_AIM OF THE EXERCISE:_ Only these lines of the data below are wanted: the one with "old: kaczka [pomarańczowy]", the one with "second_place: [255, 165, 30, 36]", and any lines between them, each repeated exactly.

_DATASET RECORDS:_
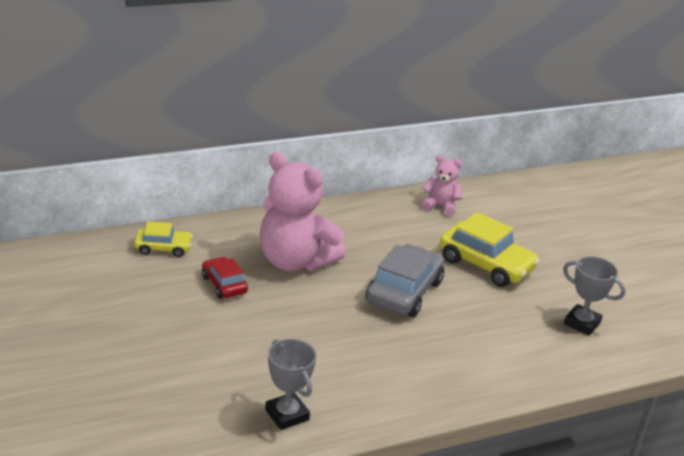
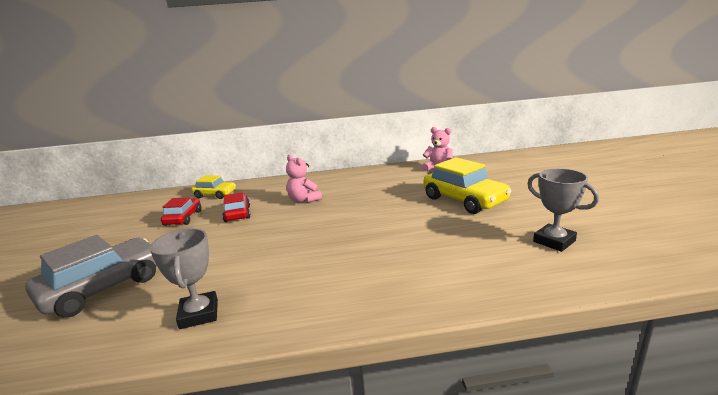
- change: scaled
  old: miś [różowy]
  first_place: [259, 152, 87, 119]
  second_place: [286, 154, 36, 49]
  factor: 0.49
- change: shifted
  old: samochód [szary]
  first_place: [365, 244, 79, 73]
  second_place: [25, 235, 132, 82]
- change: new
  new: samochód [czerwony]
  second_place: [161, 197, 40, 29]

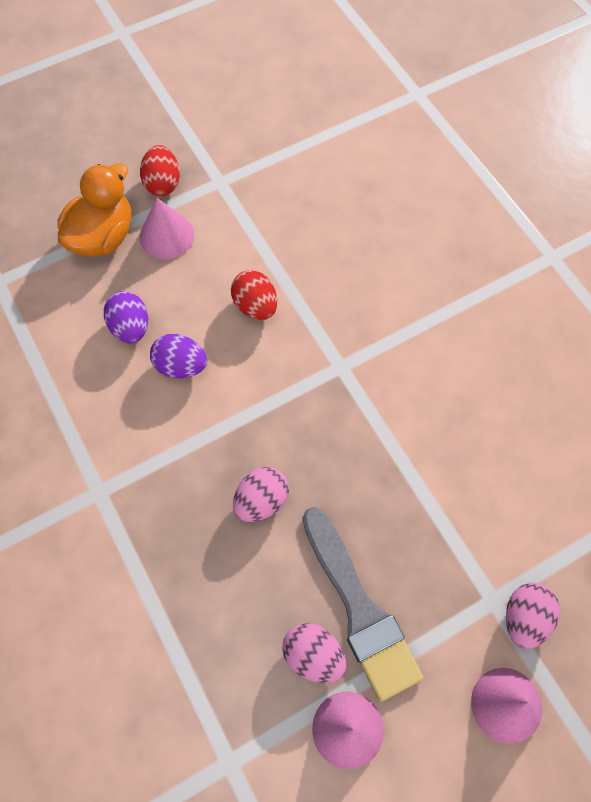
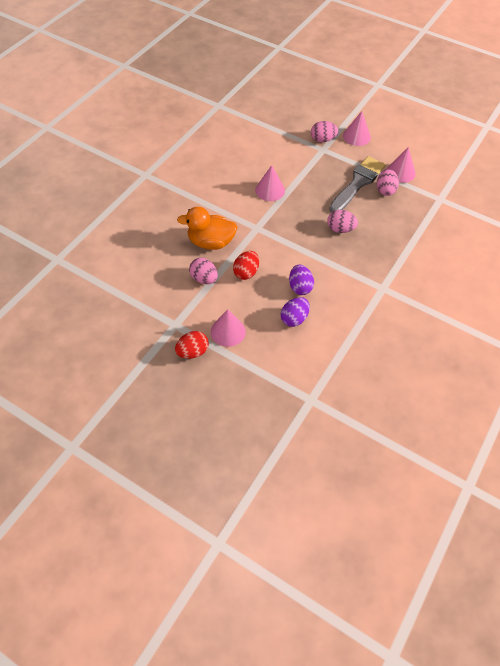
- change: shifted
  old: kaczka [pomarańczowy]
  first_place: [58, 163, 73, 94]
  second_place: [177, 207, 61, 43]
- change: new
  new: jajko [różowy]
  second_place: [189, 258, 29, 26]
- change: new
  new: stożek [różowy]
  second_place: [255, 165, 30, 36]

--

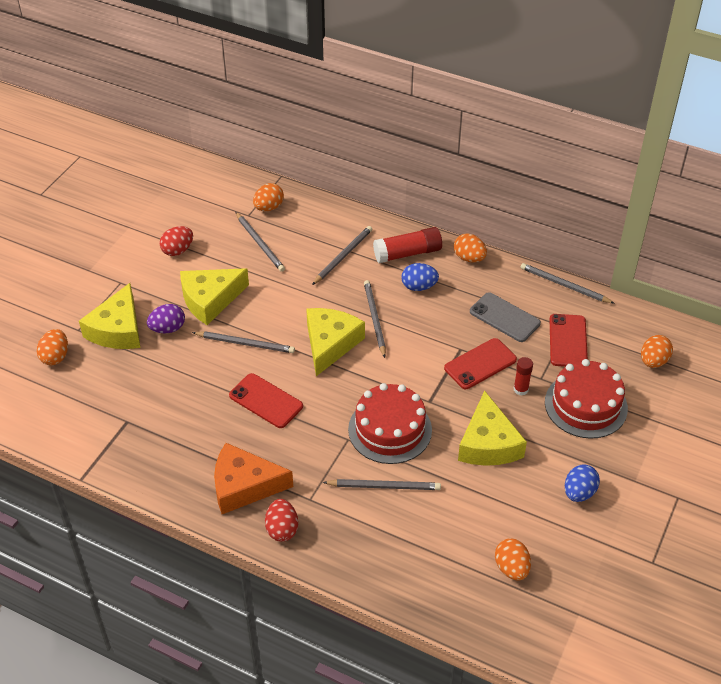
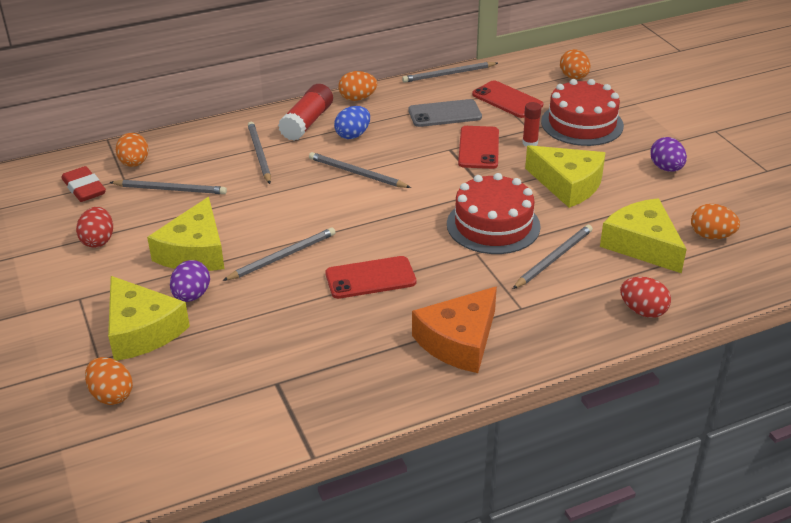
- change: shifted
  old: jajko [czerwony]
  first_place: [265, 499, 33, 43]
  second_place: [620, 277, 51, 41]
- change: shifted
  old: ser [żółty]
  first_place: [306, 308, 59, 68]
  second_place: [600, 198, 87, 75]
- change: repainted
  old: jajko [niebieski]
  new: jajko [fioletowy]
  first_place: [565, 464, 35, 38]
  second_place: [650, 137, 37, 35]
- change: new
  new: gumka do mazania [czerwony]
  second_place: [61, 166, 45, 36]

_TASK OUTPUT:_
  old: kaczka [pomarańczowy]
  first_place: [58, 163, 73, 94]
  second_place: [177, 207, 61, 43]
- change: new
  new: jajko [różowy]
  second_place: [189, 258, 29, 26]
- change: new
  new: stożek [różowy]
  second_place: [255, 165, 30, 36]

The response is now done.